WORK ITEM:
Only one stretch of the records below is wanted: the lines from the one holding "orange brick C7:E7" through the one holding "lime brick G3". Return it exactly, both ends included.

DATASET RECORDS:
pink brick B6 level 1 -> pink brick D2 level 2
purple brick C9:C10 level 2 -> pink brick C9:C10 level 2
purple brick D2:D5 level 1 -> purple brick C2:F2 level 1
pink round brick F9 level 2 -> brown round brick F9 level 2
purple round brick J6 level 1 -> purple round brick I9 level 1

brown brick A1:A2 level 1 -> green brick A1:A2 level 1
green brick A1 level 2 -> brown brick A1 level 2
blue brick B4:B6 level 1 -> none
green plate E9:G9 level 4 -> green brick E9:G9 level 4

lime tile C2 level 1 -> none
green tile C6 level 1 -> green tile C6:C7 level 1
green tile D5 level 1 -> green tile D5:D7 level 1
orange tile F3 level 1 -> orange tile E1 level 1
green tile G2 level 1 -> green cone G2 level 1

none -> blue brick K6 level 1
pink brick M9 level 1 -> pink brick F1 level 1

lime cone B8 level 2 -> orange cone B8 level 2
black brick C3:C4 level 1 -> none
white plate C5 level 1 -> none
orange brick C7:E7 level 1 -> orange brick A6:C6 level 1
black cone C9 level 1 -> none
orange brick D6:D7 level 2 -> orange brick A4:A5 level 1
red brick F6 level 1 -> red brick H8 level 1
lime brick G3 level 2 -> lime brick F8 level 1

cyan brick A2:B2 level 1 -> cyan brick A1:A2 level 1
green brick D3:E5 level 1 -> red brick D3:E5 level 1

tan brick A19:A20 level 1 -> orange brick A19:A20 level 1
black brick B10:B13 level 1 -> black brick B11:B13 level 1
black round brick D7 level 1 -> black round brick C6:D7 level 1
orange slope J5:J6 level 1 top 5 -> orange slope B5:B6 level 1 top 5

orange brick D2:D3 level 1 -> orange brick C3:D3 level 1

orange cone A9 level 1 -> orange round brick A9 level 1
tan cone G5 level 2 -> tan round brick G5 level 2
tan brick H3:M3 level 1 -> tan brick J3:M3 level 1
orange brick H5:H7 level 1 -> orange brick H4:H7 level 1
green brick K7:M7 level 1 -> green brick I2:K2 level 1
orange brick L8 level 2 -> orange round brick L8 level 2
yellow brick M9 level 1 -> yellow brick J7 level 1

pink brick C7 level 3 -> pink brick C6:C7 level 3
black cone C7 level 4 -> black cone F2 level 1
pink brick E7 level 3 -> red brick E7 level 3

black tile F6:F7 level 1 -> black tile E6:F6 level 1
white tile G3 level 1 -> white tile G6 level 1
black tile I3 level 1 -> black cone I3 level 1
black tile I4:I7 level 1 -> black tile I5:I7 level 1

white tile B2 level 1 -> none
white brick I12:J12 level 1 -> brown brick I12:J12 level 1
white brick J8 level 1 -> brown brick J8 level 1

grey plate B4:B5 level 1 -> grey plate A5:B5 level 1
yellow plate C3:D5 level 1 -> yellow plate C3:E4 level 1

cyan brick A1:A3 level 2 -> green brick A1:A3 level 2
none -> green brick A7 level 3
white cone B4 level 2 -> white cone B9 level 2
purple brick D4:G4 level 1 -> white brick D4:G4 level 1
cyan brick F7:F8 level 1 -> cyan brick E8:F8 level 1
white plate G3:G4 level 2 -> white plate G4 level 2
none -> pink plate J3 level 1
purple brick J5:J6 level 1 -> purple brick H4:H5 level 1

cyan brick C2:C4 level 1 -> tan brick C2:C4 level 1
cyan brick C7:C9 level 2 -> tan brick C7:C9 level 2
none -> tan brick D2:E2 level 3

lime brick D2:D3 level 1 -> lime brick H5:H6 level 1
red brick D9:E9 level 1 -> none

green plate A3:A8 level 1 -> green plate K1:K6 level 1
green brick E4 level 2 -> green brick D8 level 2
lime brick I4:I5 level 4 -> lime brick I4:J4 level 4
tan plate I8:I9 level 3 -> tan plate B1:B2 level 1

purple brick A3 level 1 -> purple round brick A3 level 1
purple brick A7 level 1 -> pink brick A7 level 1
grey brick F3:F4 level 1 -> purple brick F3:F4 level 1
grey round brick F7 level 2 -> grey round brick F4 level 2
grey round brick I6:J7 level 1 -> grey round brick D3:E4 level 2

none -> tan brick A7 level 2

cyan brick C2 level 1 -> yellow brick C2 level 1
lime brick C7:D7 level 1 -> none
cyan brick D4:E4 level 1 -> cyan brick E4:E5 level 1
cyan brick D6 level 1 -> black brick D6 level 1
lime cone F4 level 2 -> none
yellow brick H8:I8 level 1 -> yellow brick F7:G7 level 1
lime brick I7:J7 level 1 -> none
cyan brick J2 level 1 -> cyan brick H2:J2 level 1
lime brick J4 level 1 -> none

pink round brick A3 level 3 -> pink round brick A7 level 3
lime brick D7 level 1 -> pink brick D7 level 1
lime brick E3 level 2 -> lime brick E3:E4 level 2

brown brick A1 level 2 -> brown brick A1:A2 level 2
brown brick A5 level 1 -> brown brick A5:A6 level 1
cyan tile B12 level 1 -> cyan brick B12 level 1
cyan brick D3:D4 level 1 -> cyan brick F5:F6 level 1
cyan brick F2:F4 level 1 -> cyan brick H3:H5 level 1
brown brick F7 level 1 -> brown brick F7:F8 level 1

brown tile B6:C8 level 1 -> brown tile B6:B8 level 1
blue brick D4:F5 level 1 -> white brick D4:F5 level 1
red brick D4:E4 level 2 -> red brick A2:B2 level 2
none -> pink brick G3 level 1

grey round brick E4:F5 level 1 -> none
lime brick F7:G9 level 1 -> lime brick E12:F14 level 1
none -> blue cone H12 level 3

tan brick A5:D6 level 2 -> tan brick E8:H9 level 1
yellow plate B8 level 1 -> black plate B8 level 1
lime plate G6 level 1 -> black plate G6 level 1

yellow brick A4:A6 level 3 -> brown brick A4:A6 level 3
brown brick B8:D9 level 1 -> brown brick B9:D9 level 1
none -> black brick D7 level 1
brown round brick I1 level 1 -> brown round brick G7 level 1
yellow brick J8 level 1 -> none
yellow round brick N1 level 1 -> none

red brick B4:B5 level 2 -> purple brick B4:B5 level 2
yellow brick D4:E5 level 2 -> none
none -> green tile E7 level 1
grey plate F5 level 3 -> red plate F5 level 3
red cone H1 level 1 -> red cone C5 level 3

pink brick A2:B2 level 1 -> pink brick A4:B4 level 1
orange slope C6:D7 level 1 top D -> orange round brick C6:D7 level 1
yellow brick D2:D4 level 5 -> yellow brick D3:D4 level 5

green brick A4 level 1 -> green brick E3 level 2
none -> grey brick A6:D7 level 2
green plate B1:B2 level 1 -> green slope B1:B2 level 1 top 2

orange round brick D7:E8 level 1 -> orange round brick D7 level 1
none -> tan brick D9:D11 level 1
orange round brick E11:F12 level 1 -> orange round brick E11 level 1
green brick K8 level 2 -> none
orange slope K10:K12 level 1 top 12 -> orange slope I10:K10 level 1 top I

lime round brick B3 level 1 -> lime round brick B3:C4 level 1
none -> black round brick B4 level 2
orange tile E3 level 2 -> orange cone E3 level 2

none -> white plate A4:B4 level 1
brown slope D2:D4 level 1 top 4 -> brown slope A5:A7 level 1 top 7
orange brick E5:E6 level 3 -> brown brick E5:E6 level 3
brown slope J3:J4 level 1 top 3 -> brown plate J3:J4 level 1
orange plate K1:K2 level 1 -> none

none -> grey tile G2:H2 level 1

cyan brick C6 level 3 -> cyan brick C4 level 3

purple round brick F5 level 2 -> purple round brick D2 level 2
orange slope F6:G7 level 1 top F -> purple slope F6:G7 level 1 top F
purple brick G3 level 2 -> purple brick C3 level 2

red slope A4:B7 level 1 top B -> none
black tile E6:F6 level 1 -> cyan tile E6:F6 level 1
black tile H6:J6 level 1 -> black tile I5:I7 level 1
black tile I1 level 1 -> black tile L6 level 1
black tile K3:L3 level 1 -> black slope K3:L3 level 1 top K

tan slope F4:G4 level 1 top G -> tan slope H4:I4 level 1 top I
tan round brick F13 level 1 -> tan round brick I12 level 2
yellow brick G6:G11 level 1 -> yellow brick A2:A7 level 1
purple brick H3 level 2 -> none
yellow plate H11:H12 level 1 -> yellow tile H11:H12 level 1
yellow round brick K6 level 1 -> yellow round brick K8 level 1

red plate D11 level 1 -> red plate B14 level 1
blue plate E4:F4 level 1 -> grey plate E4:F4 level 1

PROBLEM SOLUTION:
orange brick C7:E7 level 1 -> orange brick A6:C6 level 1
black cone C9 level 1 -> none
orange brick D6:D7 level 2 -> orange brick A4:A5 level 1
red brick F6 level 1 -> red brick H8 level 1
lime brick G3 level 2 -> lime brick F8 level 1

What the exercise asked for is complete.